[Itemized modification records]
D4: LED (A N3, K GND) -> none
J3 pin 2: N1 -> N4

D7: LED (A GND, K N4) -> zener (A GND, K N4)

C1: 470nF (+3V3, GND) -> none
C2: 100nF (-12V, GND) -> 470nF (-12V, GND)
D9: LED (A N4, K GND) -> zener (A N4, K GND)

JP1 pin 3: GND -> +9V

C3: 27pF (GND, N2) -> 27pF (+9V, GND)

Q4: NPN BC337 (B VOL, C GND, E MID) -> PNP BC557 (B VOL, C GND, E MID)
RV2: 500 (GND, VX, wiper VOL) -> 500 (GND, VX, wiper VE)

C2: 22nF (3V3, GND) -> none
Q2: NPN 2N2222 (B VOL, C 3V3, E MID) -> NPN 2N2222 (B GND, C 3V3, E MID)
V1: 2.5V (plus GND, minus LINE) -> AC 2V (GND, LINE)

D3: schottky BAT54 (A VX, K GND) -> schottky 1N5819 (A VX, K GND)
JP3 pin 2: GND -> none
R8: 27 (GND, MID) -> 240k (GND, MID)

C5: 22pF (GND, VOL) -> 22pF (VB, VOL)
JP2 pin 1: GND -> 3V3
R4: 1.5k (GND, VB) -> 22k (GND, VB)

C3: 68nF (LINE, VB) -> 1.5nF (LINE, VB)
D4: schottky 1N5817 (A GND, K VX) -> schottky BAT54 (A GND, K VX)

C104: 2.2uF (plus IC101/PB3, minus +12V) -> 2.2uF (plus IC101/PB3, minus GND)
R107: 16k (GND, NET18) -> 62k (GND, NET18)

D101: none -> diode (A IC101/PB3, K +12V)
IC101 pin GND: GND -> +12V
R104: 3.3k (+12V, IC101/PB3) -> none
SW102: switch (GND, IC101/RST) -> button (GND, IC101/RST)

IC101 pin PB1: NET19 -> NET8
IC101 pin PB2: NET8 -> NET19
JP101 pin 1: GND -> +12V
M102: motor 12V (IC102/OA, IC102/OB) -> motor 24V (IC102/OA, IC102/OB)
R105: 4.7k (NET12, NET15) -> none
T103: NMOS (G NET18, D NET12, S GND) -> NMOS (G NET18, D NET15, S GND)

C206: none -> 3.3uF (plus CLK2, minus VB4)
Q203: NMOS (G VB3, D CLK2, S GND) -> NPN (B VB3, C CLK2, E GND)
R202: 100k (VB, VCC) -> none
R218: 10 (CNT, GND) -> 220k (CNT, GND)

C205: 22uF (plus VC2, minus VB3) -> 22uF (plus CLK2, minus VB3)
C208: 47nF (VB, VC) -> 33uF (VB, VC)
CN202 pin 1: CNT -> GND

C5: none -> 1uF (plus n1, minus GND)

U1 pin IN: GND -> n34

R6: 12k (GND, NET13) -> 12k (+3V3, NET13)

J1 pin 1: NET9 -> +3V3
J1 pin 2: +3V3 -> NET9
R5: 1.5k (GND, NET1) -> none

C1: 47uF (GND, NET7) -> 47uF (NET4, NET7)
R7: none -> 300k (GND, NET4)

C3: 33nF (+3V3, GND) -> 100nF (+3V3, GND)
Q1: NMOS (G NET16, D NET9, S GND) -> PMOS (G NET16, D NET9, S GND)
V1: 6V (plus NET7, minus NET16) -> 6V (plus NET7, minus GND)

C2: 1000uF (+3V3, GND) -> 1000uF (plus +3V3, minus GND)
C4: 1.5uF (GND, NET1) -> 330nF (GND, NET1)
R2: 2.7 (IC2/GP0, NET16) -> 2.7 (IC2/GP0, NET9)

§ What needs to be done:
Only the lines from the one with "C208: 47nF (VB, VC) -> 33uF (VB, VC)" through the final line above belong in the answer, each reproduced word for word.

§ Completed task:
C208: 47nF (VB, VC) -> 33uF (VB, VC)
CN202 pin 1: CNT -> GND

C5: none -> 1uF (plus n1, minus GND)

U1 pin IN: GND -> n34

R6: 12k (GND, NET13) -> 12k (+3V3, NET13)

J1 pin 1: NET9 -> +3V3
J1 pin 2: +3V3 -> NET9
R5: 1.5k (GND, NET1) -> none

C1: 47uF (GND, NET7) -> 47uF (NET4, NET7)
R7: none -> 300k (GND, NET4)

C3: 33nF (+3V3, GND) -> 100nF (+3V3, GND)
Q1: NMOS (G NET16, D NET9, S GND) -> PMOS (G NET16, D NET9, S GND)
V1: 6V (plus NET7, minus NET16) -> 6V (plus NET7, minus GND)

C2: 1000uF (+3V3, GND) -> 1000uF (plus +3V3, minus GND)
C4: 1.5uF (GND, NET1) -> 330nF (GND, NET1)
R2: 2.7 (IC2/GP0, NET16) -> 2.7 (IC2/GP0, NET9)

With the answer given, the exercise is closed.